THE PROBLEM:
Go through the data below and gather each line containing "SENSE".

(MATERIALS PROVIDED begins)

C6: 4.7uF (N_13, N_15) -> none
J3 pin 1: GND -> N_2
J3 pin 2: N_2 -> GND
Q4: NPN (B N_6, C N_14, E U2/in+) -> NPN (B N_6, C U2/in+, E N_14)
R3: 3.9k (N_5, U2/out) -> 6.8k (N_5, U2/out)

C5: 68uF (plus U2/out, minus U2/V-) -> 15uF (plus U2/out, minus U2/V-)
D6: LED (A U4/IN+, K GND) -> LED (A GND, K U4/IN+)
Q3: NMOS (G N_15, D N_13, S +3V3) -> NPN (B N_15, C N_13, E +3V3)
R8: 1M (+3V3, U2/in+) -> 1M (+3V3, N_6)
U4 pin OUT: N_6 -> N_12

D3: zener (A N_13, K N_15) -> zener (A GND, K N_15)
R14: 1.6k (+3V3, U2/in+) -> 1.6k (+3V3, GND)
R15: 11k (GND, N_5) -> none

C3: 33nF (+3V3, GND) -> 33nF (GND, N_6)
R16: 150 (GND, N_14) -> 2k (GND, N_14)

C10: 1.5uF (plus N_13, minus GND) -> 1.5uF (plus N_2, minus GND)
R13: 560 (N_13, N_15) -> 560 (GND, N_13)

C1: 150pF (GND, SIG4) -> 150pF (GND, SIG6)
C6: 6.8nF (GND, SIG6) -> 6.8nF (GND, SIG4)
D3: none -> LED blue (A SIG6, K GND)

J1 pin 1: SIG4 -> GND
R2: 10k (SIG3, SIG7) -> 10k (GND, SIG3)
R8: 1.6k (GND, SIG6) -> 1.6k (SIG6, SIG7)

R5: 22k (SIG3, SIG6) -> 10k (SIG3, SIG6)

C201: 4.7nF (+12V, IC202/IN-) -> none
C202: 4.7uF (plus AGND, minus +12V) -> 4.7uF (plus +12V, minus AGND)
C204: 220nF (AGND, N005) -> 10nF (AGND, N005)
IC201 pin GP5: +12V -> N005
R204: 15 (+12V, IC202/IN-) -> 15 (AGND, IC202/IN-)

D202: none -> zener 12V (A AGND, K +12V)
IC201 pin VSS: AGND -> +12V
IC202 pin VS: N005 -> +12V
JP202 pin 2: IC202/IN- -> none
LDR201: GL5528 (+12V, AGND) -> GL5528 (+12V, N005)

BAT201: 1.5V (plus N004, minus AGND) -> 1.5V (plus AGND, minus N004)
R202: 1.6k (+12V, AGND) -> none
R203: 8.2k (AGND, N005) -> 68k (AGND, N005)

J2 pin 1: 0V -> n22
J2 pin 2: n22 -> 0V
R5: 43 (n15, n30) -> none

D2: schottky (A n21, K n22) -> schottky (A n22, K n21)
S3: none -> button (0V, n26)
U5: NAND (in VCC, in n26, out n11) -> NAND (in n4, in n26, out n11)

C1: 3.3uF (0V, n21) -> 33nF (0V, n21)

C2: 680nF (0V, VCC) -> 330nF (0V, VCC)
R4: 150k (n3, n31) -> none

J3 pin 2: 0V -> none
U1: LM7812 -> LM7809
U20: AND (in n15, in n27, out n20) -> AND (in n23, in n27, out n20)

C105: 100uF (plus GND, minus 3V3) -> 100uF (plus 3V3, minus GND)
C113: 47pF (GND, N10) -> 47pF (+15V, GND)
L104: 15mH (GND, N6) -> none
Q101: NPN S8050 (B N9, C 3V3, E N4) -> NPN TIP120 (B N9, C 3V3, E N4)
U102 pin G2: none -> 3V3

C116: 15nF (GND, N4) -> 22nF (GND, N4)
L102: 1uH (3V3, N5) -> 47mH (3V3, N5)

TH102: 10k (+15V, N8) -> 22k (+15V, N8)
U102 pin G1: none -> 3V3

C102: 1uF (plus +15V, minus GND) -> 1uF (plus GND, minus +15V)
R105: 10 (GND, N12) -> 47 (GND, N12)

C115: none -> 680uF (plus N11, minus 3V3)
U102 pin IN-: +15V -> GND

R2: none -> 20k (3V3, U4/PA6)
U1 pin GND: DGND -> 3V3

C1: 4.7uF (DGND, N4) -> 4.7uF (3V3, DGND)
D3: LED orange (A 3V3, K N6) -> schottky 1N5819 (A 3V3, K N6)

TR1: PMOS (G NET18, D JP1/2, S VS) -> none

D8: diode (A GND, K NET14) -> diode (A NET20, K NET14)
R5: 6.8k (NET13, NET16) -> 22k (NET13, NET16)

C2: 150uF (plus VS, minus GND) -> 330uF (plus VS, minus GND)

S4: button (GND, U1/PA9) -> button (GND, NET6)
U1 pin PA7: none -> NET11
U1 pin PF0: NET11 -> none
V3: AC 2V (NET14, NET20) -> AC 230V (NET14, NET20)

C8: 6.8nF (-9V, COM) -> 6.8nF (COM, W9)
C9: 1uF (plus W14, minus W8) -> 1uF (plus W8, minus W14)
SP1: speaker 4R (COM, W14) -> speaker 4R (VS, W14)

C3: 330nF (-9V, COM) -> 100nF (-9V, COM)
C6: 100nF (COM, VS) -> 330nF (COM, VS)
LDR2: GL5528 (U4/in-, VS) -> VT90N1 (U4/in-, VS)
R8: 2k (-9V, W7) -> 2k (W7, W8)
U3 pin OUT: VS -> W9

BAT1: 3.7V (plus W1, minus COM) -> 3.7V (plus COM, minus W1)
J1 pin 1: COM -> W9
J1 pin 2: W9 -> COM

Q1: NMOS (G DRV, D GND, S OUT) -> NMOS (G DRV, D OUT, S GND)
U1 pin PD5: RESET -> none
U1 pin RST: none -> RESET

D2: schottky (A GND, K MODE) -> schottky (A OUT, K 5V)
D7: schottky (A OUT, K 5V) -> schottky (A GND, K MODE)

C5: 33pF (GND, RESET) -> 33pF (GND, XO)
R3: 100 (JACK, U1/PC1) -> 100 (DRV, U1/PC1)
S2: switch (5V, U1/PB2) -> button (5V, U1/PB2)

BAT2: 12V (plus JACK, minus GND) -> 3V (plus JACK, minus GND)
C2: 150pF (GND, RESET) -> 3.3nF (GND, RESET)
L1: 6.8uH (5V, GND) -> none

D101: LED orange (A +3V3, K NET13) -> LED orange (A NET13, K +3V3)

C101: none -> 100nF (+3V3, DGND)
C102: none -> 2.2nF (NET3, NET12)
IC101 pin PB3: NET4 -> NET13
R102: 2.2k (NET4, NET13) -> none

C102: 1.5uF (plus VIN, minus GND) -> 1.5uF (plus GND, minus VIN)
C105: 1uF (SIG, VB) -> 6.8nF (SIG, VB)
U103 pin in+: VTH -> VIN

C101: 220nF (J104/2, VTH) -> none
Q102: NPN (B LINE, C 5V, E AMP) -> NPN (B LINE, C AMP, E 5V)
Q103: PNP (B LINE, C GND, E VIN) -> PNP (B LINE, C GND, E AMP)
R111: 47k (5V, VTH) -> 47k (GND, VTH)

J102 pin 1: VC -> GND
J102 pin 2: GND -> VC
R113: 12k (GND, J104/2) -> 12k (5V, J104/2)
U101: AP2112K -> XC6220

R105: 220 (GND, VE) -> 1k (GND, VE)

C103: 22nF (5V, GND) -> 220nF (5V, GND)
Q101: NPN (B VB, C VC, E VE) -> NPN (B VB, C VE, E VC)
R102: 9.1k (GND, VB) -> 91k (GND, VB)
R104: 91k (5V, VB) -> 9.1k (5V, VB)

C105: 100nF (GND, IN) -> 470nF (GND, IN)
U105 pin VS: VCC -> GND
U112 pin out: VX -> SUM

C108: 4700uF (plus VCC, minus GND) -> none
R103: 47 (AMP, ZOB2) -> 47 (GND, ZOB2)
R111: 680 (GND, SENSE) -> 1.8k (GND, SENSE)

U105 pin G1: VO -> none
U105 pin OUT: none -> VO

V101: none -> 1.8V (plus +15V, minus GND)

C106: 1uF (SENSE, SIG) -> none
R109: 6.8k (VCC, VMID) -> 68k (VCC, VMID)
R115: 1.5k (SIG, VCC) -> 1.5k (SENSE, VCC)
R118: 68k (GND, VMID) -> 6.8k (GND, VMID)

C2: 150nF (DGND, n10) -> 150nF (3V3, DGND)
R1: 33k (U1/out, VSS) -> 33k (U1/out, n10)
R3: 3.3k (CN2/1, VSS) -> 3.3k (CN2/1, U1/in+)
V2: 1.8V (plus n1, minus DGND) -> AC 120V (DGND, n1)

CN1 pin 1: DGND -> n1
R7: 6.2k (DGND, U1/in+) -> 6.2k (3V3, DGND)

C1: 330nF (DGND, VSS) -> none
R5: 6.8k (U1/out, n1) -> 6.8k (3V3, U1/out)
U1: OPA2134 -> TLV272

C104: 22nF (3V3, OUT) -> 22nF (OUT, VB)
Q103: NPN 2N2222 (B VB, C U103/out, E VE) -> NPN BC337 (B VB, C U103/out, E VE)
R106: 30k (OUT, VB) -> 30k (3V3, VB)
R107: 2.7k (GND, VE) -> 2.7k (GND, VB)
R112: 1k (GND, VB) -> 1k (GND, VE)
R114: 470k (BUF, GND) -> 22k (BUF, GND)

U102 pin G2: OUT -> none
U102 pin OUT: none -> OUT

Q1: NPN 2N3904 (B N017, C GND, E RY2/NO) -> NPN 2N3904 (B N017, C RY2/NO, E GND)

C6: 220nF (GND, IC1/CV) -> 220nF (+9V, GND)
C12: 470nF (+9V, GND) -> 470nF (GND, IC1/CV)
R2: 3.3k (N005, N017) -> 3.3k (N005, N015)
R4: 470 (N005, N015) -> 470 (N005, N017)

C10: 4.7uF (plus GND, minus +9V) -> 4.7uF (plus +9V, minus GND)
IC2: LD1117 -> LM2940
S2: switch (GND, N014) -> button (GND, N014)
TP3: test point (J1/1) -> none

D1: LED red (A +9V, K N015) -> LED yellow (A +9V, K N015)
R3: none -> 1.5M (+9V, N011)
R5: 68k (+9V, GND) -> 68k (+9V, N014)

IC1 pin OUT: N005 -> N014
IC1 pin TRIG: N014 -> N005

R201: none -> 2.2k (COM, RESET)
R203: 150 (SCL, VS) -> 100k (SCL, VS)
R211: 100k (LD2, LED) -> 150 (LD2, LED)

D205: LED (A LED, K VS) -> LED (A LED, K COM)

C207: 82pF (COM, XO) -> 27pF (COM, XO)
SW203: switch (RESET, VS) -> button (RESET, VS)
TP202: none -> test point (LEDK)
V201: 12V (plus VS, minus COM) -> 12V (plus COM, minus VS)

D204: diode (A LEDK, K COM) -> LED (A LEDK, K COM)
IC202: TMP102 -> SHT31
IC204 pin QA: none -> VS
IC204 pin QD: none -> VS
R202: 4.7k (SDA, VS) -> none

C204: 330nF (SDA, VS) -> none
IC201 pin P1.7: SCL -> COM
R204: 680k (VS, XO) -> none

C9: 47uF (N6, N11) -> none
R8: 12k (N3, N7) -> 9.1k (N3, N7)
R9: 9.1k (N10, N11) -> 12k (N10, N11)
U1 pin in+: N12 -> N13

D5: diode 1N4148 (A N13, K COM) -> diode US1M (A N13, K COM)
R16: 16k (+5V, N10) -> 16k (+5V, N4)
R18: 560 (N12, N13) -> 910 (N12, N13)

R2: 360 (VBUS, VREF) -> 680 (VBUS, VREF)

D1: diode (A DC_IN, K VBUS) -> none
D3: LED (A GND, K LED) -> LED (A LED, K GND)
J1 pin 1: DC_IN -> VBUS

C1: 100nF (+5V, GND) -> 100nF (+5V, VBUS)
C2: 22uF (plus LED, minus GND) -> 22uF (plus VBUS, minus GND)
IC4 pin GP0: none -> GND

(MATERIALS PROVIDED ends)

TASK SOLUTION:
R111: 680 (GND, SENSE) -> 1.8k (GND, SENSE)
C106: 1uF (SENSE, SIG) -> none
R115: 1.5k (SIG, VCC) -> 1.5k (SENSE, VCC)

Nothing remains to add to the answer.